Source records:

--- START ---

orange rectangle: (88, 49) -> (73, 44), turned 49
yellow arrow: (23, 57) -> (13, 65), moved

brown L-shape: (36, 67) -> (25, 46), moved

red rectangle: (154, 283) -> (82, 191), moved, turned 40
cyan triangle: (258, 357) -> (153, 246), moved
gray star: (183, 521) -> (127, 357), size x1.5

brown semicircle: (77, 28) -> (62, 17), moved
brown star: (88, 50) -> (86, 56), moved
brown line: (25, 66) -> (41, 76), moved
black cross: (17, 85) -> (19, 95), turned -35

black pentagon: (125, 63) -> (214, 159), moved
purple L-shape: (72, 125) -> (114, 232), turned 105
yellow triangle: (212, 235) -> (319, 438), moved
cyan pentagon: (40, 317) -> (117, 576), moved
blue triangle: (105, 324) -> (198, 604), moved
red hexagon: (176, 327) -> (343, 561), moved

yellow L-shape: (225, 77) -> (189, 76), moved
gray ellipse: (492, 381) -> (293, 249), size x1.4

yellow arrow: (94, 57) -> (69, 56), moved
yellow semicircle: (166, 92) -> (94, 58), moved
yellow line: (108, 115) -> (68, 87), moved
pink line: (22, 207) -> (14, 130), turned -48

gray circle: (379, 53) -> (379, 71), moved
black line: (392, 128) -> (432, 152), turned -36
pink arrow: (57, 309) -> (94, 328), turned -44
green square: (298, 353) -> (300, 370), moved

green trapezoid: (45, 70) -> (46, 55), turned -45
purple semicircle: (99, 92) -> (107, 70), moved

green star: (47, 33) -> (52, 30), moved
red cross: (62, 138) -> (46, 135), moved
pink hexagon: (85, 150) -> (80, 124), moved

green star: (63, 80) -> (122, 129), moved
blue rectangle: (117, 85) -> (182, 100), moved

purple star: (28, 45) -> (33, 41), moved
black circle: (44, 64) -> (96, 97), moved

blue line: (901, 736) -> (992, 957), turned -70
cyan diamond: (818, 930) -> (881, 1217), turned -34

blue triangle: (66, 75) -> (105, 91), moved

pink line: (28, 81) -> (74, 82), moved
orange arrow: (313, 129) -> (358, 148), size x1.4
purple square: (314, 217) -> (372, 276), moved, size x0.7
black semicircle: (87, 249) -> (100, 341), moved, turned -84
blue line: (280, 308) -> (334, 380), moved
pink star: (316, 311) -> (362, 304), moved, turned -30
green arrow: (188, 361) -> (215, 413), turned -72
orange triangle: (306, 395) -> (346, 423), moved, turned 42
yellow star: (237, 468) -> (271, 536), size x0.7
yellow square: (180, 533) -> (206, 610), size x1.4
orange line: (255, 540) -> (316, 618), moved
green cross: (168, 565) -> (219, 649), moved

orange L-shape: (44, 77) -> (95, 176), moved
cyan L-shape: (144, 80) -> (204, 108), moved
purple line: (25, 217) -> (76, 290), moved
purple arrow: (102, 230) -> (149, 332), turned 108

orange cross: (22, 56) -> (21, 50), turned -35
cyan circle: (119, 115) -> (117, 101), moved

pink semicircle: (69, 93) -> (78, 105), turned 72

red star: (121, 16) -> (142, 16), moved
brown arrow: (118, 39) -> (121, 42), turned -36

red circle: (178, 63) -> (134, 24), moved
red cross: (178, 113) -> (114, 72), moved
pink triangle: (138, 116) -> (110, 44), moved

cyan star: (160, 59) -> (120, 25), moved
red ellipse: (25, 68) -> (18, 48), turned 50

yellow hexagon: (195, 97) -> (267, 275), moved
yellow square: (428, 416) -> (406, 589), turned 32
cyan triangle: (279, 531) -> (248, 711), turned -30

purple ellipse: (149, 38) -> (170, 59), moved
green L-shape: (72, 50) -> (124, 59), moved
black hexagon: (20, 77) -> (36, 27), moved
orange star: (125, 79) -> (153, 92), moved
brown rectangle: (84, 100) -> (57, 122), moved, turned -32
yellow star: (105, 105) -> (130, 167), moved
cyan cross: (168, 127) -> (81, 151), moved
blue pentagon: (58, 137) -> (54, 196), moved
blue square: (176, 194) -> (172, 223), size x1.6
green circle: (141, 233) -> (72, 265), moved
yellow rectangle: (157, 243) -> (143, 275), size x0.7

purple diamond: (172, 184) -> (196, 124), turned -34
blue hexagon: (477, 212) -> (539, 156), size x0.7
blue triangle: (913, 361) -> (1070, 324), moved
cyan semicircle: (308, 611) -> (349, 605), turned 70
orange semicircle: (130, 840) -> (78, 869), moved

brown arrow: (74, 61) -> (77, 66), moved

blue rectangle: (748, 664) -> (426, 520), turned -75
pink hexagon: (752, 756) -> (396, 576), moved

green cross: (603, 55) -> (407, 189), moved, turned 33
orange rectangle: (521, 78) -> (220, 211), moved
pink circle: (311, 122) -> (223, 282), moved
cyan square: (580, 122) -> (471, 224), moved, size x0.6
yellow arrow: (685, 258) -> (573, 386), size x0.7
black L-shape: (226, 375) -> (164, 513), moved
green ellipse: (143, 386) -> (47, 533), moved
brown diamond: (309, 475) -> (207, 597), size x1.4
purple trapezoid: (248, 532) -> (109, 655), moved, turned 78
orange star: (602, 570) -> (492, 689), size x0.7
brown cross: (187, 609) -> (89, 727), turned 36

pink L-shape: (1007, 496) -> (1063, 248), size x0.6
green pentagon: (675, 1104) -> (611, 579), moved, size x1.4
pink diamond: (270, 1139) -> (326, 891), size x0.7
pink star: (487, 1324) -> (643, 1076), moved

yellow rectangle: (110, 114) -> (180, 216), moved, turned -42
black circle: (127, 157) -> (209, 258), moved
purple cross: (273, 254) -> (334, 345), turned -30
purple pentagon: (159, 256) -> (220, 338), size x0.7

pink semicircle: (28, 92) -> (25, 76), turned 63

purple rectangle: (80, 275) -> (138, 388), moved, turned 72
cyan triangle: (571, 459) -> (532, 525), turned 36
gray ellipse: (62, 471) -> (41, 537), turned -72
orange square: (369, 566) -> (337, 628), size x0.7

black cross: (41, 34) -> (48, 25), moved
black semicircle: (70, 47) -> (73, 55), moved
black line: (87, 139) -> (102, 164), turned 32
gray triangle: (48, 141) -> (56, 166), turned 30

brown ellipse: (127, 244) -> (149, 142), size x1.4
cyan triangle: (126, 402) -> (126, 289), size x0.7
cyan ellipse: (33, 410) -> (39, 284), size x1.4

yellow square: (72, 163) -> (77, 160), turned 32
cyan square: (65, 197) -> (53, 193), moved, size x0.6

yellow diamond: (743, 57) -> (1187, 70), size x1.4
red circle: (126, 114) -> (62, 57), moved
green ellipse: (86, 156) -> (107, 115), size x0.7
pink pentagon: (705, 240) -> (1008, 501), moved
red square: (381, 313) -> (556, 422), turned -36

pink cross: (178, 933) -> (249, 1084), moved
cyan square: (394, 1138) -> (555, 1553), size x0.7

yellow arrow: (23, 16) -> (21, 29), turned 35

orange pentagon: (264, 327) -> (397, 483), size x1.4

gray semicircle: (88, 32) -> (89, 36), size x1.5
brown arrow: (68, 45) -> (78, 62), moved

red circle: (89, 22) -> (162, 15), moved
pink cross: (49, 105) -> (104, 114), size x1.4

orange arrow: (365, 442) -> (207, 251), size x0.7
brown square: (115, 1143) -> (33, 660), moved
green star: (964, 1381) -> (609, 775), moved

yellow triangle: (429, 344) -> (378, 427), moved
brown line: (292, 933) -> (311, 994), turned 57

--- END ---

Among the entries above, the line containing "orange cross: (22, 56)", the line containing "cyan star: (160, 59) -> (120, 25), moved", and all lines between them are to be restated word for word; nothing else belongs in the reply.

orange cross: (22, 56) -> (21, 50), turned -35
cyan circle: (119, 115) -> (117, 101), moved

pink semicircle: (69, 93) -> (78, 105), turned 72

red star: (121, 16) -> (142, 16), moved
brown arrow: (118, 39) -> (121, 42), turned -36

red circle: (178, 63) -> (134, 24), moved
red cross: (178, 113) -> (114, 72), moved
pink triangle: (138, 116) -> (110, 44), moved

cyan star: (160, 59) -> (120, 25), moved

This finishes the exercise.